Given instruction
Return, in full, each line of the records below that contains the string "with".

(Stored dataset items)
— start —
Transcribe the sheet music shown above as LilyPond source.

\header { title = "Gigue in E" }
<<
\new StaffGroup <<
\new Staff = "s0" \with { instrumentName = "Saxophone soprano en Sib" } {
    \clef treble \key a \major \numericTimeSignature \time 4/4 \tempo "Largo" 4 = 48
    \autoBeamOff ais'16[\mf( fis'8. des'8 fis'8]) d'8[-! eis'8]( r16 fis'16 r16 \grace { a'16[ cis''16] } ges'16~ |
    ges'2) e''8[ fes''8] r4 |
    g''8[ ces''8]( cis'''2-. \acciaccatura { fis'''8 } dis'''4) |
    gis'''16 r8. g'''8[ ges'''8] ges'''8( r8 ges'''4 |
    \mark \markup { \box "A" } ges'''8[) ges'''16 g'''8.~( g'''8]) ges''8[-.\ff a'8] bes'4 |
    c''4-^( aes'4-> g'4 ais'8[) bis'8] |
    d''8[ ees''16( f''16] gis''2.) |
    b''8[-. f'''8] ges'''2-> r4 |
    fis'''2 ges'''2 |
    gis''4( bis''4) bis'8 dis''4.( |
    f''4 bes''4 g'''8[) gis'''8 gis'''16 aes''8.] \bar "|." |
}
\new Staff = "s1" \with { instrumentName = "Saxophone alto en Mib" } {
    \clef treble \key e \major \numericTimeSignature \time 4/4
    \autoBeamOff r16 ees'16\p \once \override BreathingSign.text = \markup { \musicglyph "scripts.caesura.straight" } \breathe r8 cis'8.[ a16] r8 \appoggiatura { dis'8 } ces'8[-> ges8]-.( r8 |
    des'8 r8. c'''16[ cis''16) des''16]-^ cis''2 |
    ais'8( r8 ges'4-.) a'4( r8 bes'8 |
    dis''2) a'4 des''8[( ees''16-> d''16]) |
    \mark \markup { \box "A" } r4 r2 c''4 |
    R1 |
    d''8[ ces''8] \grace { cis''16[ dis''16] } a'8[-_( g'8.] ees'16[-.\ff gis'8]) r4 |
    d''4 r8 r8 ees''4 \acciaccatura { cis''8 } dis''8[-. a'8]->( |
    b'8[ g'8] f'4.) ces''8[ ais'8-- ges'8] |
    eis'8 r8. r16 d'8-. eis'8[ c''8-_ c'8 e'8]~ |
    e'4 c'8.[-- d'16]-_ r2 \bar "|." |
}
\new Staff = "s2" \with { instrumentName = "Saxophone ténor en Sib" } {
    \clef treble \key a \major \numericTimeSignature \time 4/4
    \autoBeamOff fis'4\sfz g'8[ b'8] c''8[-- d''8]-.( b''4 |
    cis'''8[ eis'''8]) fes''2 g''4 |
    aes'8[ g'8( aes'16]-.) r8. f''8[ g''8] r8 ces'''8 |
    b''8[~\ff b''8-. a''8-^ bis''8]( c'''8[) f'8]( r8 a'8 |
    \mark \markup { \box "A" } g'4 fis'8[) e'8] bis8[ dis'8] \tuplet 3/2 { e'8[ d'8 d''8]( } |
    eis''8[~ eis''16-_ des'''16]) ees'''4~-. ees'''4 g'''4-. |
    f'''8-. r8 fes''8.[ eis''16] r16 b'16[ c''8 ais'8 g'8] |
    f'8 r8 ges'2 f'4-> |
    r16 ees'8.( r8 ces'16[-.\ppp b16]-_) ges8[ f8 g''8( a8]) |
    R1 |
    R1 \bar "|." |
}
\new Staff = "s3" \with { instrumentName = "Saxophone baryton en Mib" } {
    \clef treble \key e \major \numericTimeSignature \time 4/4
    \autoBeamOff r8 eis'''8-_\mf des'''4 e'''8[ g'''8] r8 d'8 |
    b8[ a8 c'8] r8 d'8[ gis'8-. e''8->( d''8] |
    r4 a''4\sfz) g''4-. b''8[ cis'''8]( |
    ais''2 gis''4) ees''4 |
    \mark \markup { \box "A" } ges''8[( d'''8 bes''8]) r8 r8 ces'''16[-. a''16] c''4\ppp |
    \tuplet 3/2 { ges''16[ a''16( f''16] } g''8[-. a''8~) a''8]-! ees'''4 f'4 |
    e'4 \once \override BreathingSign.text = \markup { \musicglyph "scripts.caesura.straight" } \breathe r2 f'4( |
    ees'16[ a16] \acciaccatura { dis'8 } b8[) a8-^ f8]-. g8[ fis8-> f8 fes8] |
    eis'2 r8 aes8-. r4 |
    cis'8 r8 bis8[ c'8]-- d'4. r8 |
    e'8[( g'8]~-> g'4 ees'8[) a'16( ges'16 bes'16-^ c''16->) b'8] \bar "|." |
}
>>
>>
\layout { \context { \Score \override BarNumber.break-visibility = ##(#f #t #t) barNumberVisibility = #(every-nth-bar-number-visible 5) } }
— end —
Task output
\new Staff = "s0" \with { instrumentName = "Saxophone soprano en Sib" } {
\new Staff = "s1" \with { instrumentName = "Saxophone alto en Mib" } {
\new Staff = "s2" \with { instrumentName = "Saxophone ténor en Sib" } {
\new Staff = "s3" \with { instrumentName = "Saxophone baryton en Mib" } {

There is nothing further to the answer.